STATED PROBLEM: Report each line below that contains the string "kern".

DATA LISTING:
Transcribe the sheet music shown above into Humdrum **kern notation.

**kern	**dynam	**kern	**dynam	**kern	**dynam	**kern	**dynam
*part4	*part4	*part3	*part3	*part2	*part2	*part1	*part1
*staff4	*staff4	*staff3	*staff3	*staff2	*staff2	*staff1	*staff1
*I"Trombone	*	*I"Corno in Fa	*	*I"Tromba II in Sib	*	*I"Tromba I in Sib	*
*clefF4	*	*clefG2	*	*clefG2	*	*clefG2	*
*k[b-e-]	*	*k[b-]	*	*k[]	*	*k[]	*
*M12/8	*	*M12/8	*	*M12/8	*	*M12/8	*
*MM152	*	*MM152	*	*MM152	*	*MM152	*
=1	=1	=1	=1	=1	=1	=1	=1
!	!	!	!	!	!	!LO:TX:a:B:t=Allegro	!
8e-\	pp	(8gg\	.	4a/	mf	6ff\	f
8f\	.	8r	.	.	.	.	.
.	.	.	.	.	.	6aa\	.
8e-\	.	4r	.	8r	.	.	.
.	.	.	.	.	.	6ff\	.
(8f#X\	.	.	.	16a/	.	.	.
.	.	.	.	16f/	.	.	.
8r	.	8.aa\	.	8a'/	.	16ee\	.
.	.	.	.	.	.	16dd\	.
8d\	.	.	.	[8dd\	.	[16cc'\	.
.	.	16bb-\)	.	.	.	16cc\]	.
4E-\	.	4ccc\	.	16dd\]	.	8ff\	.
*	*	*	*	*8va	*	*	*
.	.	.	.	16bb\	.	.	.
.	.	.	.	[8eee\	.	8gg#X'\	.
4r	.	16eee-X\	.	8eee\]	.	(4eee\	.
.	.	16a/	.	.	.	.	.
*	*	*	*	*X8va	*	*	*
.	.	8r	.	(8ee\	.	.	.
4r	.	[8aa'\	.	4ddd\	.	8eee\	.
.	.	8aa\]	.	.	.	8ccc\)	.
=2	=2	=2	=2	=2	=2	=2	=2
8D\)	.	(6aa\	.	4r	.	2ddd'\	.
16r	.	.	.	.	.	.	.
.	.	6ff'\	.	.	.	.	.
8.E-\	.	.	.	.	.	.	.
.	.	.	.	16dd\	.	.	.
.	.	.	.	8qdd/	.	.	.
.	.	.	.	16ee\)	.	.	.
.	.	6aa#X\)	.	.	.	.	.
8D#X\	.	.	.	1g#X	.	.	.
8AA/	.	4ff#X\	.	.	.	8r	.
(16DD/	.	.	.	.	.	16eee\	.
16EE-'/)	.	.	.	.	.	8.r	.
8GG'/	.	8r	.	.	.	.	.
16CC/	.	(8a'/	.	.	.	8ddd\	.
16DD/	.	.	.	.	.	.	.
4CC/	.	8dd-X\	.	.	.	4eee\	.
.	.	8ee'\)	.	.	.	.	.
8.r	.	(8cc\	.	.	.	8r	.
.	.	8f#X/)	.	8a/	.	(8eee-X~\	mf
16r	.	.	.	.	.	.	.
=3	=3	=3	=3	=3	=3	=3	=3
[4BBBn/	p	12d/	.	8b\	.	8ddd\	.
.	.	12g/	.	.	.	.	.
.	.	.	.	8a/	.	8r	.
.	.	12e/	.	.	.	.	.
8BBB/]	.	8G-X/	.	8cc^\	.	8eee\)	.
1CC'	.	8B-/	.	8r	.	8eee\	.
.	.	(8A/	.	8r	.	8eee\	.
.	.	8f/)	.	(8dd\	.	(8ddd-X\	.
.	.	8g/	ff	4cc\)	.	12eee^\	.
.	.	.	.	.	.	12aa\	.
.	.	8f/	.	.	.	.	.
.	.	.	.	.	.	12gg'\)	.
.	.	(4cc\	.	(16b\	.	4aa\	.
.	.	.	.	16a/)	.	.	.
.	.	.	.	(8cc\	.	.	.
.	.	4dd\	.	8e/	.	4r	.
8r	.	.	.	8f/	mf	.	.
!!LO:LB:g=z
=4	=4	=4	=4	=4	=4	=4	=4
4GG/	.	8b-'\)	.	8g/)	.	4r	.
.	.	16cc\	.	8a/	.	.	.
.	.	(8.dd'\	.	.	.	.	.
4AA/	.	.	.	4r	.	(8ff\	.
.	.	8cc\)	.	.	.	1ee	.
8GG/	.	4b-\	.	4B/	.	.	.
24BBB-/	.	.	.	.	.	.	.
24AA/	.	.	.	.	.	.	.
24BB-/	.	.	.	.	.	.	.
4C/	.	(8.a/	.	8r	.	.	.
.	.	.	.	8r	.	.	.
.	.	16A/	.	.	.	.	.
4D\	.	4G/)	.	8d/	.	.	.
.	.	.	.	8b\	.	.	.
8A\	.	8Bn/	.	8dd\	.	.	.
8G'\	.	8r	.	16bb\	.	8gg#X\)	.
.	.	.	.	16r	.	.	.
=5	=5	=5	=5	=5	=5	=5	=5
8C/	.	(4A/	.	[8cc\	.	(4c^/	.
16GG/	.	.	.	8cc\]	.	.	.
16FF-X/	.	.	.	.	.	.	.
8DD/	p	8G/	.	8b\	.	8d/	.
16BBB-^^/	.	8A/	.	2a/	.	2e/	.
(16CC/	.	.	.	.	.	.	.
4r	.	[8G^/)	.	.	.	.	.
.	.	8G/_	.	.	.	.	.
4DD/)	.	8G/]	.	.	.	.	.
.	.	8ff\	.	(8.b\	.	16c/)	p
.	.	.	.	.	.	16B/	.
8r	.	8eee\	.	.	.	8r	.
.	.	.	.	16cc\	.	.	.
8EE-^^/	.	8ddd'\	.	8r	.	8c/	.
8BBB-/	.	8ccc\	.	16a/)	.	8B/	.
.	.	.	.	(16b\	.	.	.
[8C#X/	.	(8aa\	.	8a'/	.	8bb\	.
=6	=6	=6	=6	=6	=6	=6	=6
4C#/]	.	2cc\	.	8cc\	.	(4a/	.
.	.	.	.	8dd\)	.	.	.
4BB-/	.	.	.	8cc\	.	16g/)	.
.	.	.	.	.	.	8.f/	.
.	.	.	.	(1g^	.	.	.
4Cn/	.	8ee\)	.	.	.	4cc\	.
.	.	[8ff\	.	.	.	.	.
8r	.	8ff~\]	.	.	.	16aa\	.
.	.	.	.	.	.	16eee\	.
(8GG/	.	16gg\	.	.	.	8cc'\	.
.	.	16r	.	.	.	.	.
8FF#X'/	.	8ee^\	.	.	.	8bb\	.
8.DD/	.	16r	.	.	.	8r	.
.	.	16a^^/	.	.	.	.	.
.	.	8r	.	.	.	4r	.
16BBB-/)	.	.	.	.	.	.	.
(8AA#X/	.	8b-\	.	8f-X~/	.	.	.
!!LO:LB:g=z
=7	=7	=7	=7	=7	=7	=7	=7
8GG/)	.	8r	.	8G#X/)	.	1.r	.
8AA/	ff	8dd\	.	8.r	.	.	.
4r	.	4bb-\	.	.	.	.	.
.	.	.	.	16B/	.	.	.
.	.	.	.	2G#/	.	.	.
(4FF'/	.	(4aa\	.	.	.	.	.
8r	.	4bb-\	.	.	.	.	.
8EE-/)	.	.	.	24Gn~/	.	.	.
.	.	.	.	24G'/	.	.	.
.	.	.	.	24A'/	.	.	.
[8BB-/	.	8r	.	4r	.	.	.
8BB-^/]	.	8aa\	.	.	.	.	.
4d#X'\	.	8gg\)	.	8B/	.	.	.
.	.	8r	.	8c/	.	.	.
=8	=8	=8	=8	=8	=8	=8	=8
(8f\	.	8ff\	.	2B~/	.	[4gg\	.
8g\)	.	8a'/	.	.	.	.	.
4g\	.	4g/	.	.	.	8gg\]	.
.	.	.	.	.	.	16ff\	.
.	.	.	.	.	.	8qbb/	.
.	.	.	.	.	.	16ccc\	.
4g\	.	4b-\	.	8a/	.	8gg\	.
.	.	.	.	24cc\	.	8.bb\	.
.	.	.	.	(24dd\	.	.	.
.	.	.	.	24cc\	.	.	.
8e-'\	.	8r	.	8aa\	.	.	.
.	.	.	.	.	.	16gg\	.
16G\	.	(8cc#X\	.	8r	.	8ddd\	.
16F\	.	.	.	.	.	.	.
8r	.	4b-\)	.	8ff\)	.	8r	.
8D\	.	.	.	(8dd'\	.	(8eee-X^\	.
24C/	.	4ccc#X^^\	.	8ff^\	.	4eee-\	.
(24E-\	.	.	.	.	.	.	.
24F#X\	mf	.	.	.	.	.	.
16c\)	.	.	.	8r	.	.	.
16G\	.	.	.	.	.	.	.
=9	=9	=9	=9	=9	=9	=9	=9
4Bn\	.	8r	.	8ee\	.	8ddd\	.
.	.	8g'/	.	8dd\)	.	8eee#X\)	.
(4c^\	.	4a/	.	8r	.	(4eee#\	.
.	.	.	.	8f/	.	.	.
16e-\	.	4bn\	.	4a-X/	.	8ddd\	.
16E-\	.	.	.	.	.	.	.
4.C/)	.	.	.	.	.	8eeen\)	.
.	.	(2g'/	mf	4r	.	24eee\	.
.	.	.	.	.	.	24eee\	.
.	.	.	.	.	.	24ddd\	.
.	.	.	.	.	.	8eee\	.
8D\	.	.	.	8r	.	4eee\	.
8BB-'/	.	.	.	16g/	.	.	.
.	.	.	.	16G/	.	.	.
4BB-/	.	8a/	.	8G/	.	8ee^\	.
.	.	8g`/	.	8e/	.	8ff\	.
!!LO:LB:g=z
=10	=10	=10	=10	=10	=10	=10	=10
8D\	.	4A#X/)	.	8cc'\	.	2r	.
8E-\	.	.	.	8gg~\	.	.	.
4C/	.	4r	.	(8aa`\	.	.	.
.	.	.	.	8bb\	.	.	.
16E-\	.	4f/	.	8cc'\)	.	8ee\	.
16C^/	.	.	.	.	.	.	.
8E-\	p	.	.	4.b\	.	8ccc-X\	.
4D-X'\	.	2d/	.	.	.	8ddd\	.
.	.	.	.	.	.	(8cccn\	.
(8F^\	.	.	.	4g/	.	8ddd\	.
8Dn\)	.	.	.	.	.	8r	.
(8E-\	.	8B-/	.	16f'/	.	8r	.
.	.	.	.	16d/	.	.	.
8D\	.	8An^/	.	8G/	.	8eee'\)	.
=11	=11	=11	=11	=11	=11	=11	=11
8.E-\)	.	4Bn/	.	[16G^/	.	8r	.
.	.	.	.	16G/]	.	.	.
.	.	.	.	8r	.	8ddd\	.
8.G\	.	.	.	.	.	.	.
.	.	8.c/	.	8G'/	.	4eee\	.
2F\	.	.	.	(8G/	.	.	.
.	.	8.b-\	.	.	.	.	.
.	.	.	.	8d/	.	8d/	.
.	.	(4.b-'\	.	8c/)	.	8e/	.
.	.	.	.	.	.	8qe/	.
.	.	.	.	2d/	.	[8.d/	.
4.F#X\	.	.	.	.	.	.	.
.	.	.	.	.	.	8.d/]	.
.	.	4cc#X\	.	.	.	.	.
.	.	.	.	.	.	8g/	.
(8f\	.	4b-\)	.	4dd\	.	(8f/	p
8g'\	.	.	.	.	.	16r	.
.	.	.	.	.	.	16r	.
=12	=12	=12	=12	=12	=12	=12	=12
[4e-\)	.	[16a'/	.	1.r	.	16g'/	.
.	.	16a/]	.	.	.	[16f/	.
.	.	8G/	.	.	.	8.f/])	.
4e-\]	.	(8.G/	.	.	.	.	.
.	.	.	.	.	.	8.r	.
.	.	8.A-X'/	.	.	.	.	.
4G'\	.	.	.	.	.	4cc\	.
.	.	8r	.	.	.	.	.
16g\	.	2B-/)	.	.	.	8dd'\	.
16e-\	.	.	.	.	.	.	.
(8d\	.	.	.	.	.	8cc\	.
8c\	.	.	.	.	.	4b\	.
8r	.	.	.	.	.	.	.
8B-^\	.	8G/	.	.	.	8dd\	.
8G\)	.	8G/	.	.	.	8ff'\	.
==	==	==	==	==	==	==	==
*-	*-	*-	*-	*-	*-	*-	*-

COMPLETE RESPONSE:
Transcribe the sheet music shown above into Humdrum **kern notation.
**kern	**dynam	**kern	**dynam	**kern	**dynam	**kern	**dynam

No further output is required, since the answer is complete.